◆ **Goal of the exercise**: Take the lines below between the one holding "yellow camera: 4 -> 0" and the one holding "turquoise candle: 4 -> 3", inclusive, and copy them exactly. Add nothing.

◆ **Records for the exercise**:
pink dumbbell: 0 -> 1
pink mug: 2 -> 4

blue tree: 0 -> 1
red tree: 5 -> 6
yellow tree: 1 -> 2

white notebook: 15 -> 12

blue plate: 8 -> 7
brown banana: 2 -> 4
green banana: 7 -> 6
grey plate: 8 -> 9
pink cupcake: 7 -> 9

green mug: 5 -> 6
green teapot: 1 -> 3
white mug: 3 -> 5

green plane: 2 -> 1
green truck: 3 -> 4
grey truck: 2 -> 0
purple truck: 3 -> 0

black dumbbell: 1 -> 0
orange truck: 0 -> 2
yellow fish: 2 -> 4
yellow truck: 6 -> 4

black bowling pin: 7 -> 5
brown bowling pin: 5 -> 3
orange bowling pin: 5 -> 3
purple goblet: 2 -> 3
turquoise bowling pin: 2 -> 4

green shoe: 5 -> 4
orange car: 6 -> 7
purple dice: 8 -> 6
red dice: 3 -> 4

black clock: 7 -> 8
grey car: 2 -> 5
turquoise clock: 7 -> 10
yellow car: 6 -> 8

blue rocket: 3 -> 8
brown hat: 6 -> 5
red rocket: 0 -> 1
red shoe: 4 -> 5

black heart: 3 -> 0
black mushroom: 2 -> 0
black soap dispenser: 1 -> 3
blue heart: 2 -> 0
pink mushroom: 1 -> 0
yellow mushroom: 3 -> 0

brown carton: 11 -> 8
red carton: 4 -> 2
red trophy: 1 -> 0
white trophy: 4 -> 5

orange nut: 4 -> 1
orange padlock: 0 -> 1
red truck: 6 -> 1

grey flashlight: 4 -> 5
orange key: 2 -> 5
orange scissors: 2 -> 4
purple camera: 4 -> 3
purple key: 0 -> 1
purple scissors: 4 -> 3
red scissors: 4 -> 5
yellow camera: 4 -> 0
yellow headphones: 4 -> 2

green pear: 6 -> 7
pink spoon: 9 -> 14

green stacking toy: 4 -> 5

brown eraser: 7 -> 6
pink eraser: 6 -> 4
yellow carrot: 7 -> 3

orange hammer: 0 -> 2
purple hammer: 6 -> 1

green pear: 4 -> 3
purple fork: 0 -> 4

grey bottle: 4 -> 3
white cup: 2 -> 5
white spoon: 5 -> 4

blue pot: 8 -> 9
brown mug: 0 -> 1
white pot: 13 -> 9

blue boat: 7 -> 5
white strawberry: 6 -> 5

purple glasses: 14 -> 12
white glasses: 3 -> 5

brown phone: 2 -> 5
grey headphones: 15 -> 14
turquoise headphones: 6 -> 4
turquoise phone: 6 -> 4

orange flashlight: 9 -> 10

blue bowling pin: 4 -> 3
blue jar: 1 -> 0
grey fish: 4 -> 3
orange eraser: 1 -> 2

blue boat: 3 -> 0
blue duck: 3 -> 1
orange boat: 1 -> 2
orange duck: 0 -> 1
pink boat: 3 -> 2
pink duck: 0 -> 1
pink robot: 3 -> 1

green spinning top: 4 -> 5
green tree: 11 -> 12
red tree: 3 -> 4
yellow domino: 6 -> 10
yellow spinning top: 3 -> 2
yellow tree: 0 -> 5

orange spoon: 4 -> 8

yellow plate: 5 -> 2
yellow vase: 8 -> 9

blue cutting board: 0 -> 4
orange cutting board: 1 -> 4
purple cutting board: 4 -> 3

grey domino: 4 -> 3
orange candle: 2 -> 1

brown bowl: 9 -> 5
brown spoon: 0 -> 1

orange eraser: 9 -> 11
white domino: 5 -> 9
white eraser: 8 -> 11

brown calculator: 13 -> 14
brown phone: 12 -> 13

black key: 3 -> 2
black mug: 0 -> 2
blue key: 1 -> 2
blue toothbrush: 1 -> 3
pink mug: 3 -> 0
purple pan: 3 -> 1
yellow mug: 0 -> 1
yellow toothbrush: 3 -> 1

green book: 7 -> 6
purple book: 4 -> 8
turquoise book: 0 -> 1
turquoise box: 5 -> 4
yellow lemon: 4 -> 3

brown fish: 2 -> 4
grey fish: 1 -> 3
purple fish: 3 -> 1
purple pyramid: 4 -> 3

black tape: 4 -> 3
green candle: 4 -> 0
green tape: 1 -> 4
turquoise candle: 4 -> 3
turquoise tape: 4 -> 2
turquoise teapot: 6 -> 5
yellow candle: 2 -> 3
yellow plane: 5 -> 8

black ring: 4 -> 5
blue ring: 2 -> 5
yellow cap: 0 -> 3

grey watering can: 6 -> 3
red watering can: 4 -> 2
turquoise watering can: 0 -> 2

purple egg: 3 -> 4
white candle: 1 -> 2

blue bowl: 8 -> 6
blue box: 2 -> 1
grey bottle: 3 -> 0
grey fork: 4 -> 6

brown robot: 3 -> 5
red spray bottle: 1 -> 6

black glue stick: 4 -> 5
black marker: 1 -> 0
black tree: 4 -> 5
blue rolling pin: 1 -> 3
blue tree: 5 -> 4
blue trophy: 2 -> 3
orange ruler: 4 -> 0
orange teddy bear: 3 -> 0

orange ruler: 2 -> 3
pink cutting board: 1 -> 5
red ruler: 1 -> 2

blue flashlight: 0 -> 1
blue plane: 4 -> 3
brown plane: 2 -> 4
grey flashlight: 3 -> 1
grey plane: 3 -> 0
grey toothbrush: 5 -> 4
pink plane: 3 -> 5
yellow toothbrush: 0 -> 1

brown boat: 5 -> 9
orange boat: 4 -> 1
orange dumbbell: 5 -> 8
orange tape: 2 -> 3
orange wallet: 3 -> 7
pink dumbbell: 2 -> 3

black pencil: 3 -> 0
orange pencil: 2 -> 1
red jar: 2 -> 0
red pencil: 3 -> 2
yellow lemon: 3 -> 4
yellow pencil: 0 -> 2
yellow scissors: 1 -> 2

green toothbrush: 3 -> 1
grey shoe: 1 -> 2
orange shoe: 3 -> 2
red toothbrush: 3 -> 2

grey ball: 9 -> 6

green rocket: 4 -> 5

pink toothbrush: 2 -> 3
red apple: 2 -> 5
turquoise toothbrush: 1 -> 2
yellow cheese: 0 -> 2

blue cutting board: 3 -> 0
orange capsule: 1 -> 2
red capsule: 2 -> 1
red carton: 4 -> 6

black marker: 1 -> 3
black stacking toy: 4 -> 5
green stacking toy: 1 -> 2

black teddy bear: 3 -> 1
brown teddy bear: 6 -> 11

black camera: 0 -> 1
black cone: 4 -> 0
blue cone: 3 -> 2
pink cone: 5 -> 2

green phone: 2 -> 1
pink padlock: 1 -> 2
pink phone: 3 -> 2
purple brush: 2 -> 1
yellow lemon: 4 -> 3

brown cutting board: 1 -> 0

◆ **Task output**:
yellow camera: 4 -> 0
yellow headphones: 4 -> 2

green pear: 6 -> 7
pink spoon: 9 -> 14

green stacking toy: 4 -> 5

brown eraser: 7 -> 6
pink eraser: 6 -> 4
yellow carrot: 7 -> 3

orange hammer: 0 -> 2
purple hammer: 6 -> 1

green pear: 4 -> 3
purple fork: 0 -> 4

grey bottle: 4 -> 3
white cup: 2 -> 5
white spoon: 5 -> 4

blue pot: 8 -> 9
brown mug: 0 -> 1
white pot: 13 -> 9

blue boat: 7 -> 5
white strawberry: 6 -> 5

purple glasses: 14 -> 12
white glasses: 3 -> 5

brown phone: 2 -> 5
grey headphones: 15 -> 14
turquoise headphones: 6 -> 4
turquoise phone: 6 -> 4

orange flashlight: 9 -> 10

blue bowling pin: 4 -> 3
blue jar: 1 -> 0
grey fish: 4 -> 3
orange eraser: 1 -> 2

blue boat: 3 -> 0
blue duck: 3 -> 1
orange boat: 1 -> 2
orange duck: 0 -> 1
pink boat: 3 -> 2
pink duck: 0 -> 1
pink robot: 3 -> 1

green spinning top: 4 -> 5
green tree: 11 -> 12
red tree: 3 -> 4
yellow domino: 6 -> 10
yellow spinning top: 3 -> 2
yellow tree: 0 -> 5

orange spoon: 4 -> 8

yellow plate: 5 -> 2
yellow vase: 8 -> 9

blue cutting board: 0 -> 4
orange cutting board: 1 -> 4
purple cutting board: 4 -> 3

grey domino: 4 -> 3
orange candle: 2 -> 1

brown bowl: 9 -> 5
brown spoon: 0 -> 1

orange eraser: 9 -> 11
white domino: 5 -> 9
white eraser: 8 -> 11

brown calculator: 13 -> 14
brown phone: 12 -> 13

black key: 3 -> 2
black mug: 0 -> 2
blue key: 1 -> 2
blue toothbrush: 1 -> 3
pink mug: 3 -> 0
purple pan: 3 -> 1
yellow mug: 0 -> 1
yellow toothbrush: 3 -> 1

green book: 7 -> 6
purple book: 4 -> 8
turquoise book: 0 -> 1
turquoise box: 5 -> 4
yellow lemon: 4 -> 3

brown fish: 2 -> 4
grey fish: 1 -> 3
purple fish: 3 -> 1
purple pyramid: 4 -> 3

black tape: 4 -> 3
green candle: 4 -> 0
green tape: 1 -> 4
turquoise candle: 4 -> 3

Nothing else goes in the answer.